* _DATA SEGMENT_
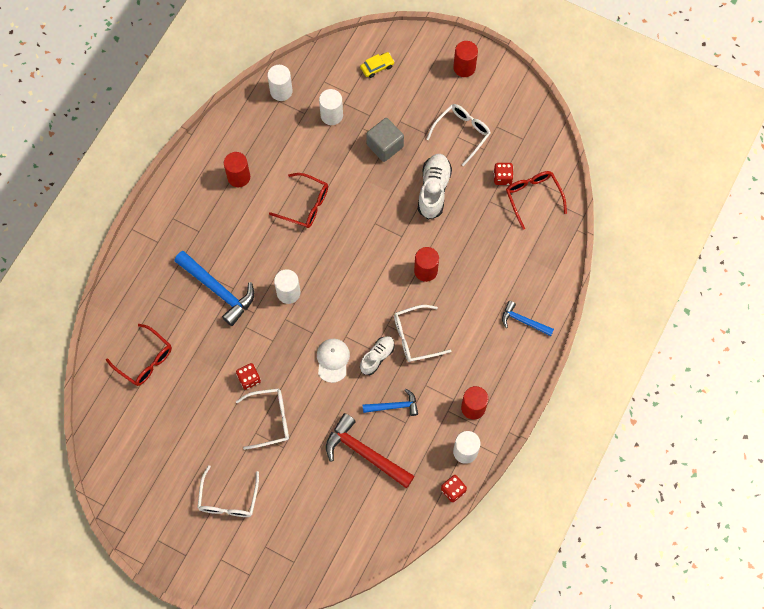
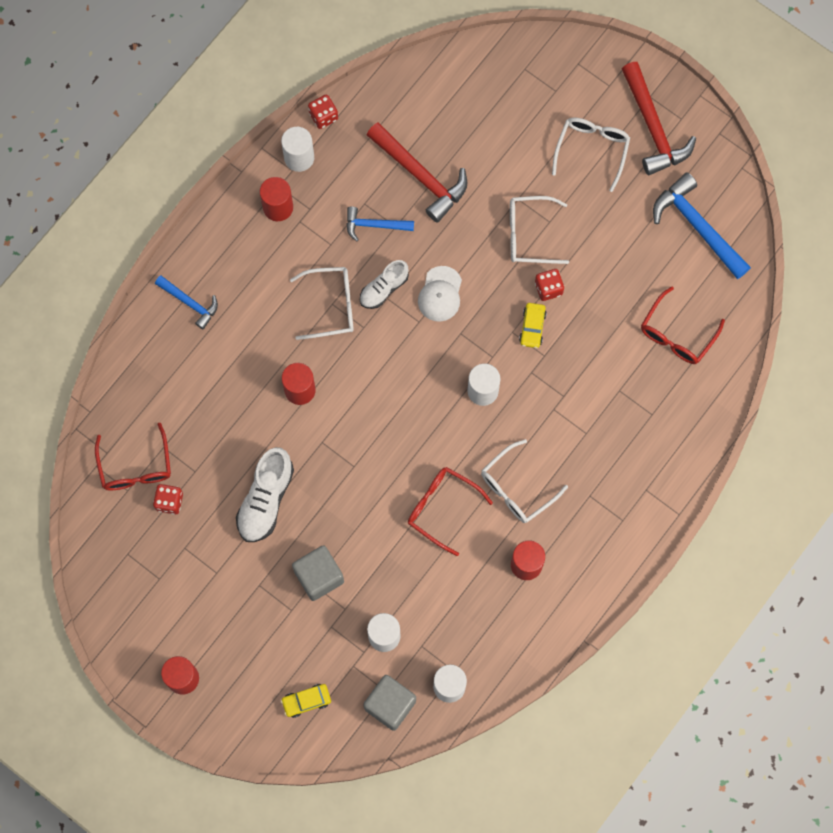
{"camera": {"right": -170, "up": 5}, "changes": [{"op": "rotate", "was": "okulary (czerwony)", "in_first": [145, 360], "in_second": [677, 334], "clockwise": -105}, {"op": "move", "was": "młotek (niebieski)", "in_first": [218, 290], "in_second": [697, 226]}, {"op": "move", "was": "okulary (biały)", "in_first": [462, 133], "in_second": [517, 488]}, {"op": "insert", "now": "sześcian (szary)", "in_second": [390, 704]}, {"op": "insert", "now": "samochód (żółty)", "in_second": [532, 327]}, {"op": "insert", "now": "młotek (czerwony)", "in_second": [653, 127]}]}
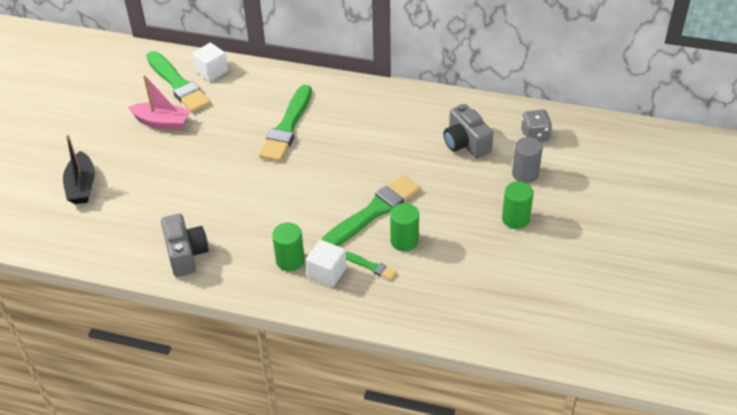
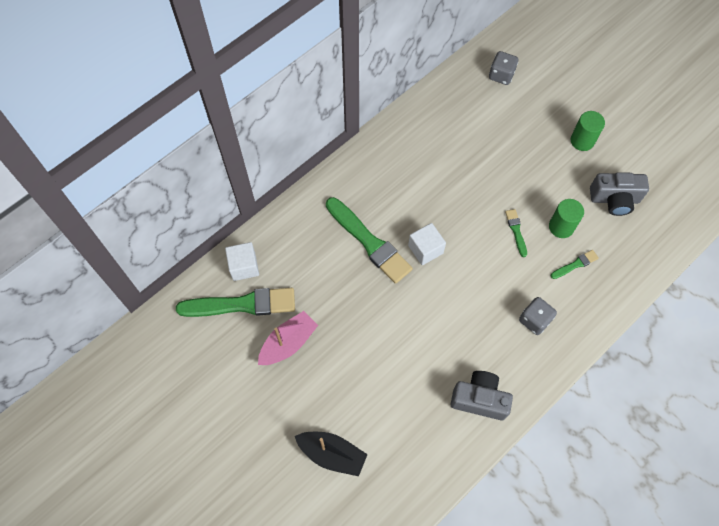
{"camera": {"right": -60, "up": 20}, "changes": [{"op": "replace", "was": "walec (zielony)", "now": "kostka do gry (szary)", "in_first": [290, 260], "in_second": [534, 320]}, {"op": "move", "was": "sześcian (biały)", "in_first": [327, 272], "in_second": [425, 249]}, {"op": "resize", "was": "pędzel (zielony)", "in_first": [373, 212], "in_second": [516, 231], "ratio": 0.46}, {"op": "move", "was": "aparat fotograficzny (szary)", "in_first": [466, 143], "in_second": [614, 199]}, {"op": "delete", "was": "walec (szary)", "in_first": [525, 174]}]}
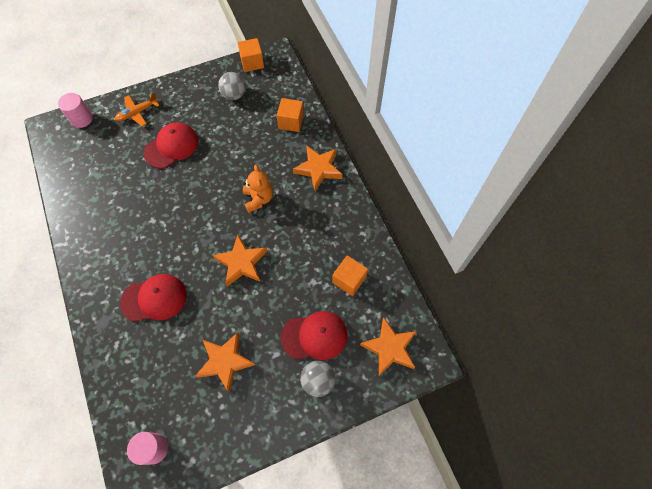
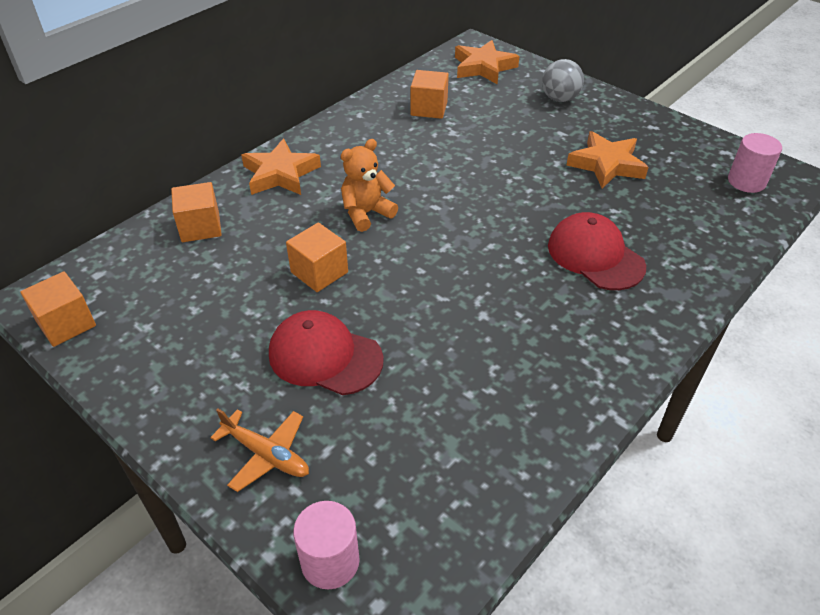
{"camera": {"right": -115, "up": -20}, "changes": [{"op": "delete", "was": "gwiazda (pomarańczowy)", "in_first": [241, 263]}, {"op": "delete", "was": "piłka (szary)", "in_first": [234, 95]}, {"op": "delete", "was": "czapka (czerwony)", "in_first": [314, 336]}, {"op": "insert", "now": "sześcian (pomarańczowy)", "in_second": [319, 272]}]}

* _WORK ITEM_
Drop the images and repeat the data exactly.

* _OUTPUT FOR THIS TASK_
{"camera": {"right": -170, "up": 5}, "changes": [{"op": "rotate", "was": "okulary (czerwony)", "in_first": [145, 360], "in_second": [677, 334], "clockwise": -105}, {"op": "move", "was": "młotek (niebieski)", "in_first": [218, 290], "in_second": [697, 226]}, {"op": "move", "was": "okulary (biały)", "in_first": [462, 133], "in_second": [517, 488]}, {"op": "insert", "now": "sześcian (szary)", "in_second": [390, 704]}, {"op": "insert", "now": "samochód (żółty)", "in_second": [532, 327]}, {"op": "insert", "now": "młotek (czerwony)", "in_second": [653, 127]}]}
{"camera": {"right": -60, "up": 20}, "changes": [{"op": "replace", "was": "walec (zielony)", "now": "kostka do gry (szary)", "in_first": [290, 260], "in_second": [534, 320]}, {"op": "move", "was": "sześcian (biały)", "in_first": [327, 272], "in_second": [425, 249]}, {"op": "resize", "was": "pędzel (zielony)", "in_first": [373, 212], "in_second": [516, 231], "ratio": 0.46}, {"op": "move", "was": "aparat fotograficzny (szary)", "in_first": [466, 143], "in_second": [614, 199]}, {"op": "delete", "was": "walec (szary)", "in_first": [525, 174]}]}
{"camera": {"right": -115, "up": -20}, "changes": [{"op": "delete", "was": "gwiazda (pomarańczowy)", "in_first": [241, 263]}, {"op": "delete", "was": "piłka (szary)", "in_first": [234, 95]}, {"op": "delete", "was": "czapka (czerwony)", "in_first": [314, 336]}, {"op": "insert", "now": "sześcian (pomarańczowy)", "in_second": [319, 272]}]}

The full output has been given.